Problem.
Can you format the rows below as a numbered list, dropping any blank lines?

Data provided.
═══
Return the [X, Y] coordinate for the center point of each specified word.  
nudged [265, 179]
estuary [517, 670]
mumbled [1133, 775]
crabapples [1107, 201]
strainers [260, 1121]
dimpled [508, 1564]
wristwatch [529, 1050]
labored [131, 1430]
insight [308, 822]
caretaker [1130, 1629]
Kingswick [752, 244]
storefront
═══
Full solution.
1. Return the [X, Y] coordinate for the center point of each specified word.  
2. nudged [265, 179]
3. estuary [517, 670]
4. mumbled [1133, 775]
5. crabapples [1107, 201]
6. strainers [260, 1121]
7. dimpled [508, 1564]
8. wristwatch [529, 1050]
9. labored [131, 1430]
10. insight [308, 822]
11. caretaker [1130, 1629]
12. Kingswick [752, 244]
13. storefront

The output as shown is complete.